### RECORDS TO USE
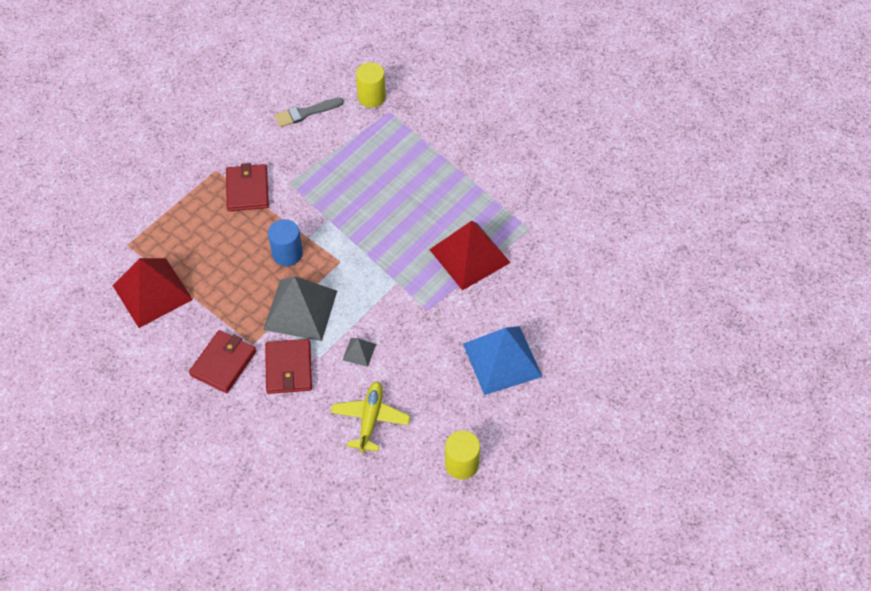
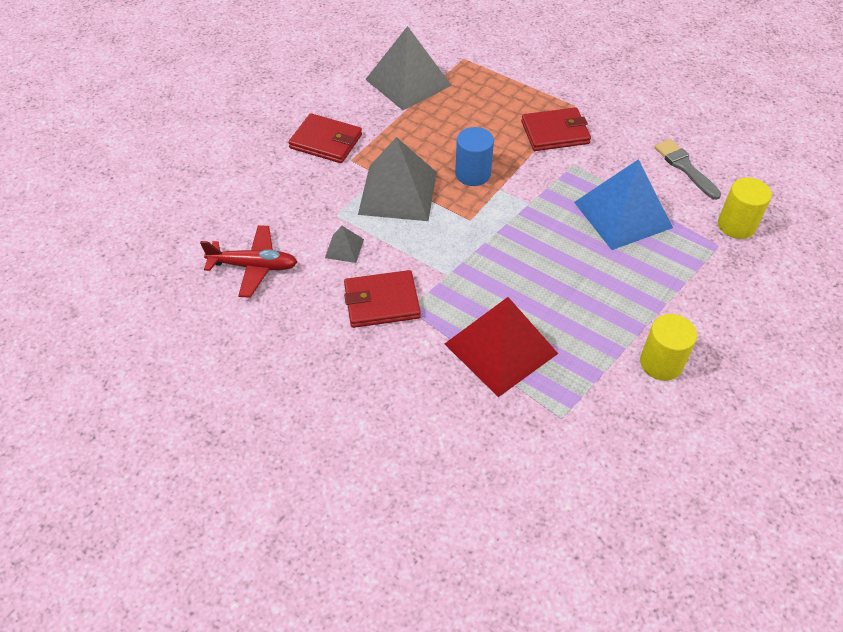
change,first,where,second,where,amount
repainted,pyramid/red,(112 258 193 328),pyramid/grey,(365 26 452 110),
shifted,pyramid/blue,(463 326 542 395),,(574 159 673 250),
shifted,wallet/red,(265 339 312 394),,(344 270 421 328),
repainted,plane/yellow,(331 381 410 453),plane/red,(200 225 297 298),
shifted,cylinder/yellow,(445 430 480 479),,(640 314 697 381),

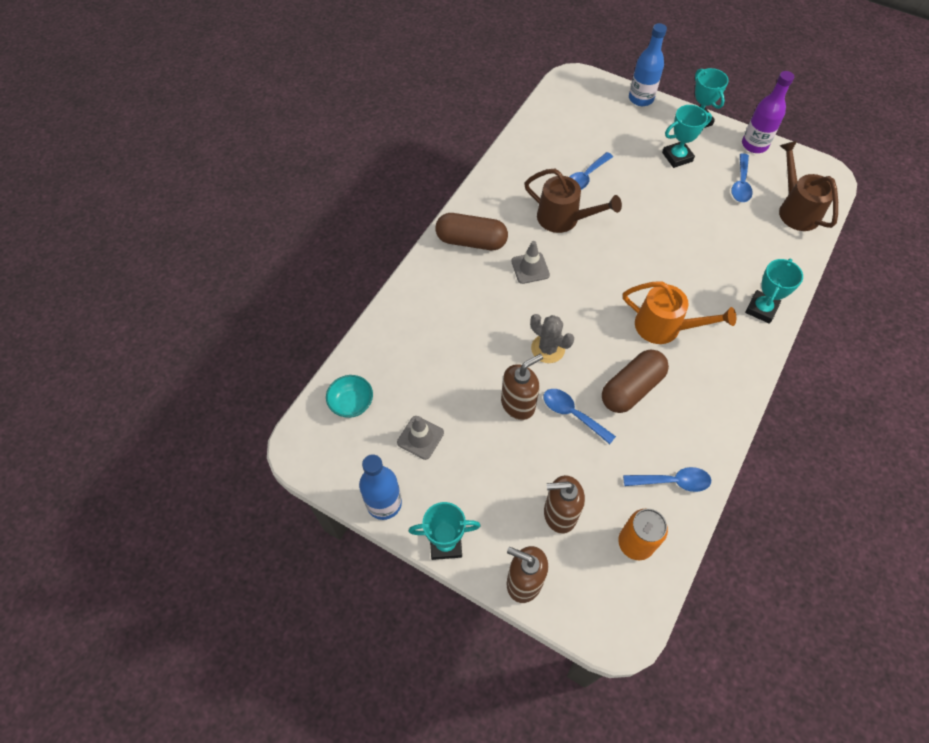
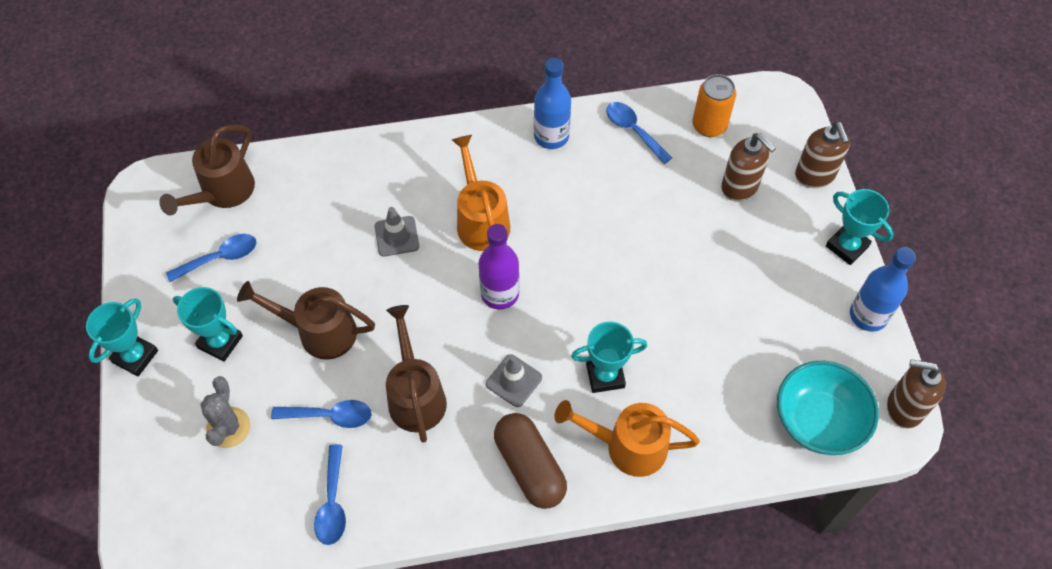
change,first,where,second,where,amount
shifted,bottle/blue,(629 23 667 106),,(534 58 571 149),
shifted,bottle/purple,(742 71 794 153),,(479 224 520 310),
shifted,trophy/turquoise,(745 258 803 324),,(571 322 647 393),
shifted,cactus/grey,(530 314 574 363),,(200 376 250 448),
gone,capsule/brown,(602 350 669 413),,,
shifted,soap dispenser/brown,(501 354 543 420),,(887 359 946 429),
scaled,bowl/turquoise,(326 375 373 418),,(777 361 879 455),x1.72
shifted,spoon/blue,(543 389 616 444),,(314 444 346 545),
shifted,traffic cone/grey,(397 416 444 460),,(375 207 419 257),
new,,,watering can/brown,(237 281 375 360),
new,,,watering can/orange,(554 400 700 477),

### REQUIRED ACTION
Could you give again precisely the lines from the one containing "shifted,pyramid/blue,(463 326 542" through the final line of the material above, both included, and no others, dropping the pictures?

### WRITTEN ANSWER
shifted,pyramid/blue,(463 326 542 395),,(574 159 673 250),
shifted,wallet/red,(265 339 312 394),,(344 270 421 328),
repainted,plane/yellow,(331 381 410 453),plane/red,(200 225 297 298),
shifted,cylinder/yellow,(445 430 480 479),,(640 314 697 381),

change,first,where,second,where,amount
shifted,bottle/blue,(629 23 667 106),,(534 58 571 149),
shifted,bottle/purple,(742 71 794 153),,(479 224 520 310),
shifted,trophy/turquoise,(745 258 803 324),,(571 322 647 393),
shifted,cactus/grey,(530 314 574 363),,(200 376 250 448),
gone,capsule/brown,(602 350 669 413),,,
shifted,soap dispenser/brown,(501 354 543 420),,(887 359 946 429),
scaled,bowl/turquoise,(326 375 373 418),,(777 361 879 455),x1.72
shifted,spoon/blue,(543 389 616 444),,(314 444 346 545),
shifted,traffic cone/grey,(397 416 444 460),,(375 207 419 257),
new,,,watering can/brown,(237 281 375 360),
new,,,watering can/orange,(554 400 700 477),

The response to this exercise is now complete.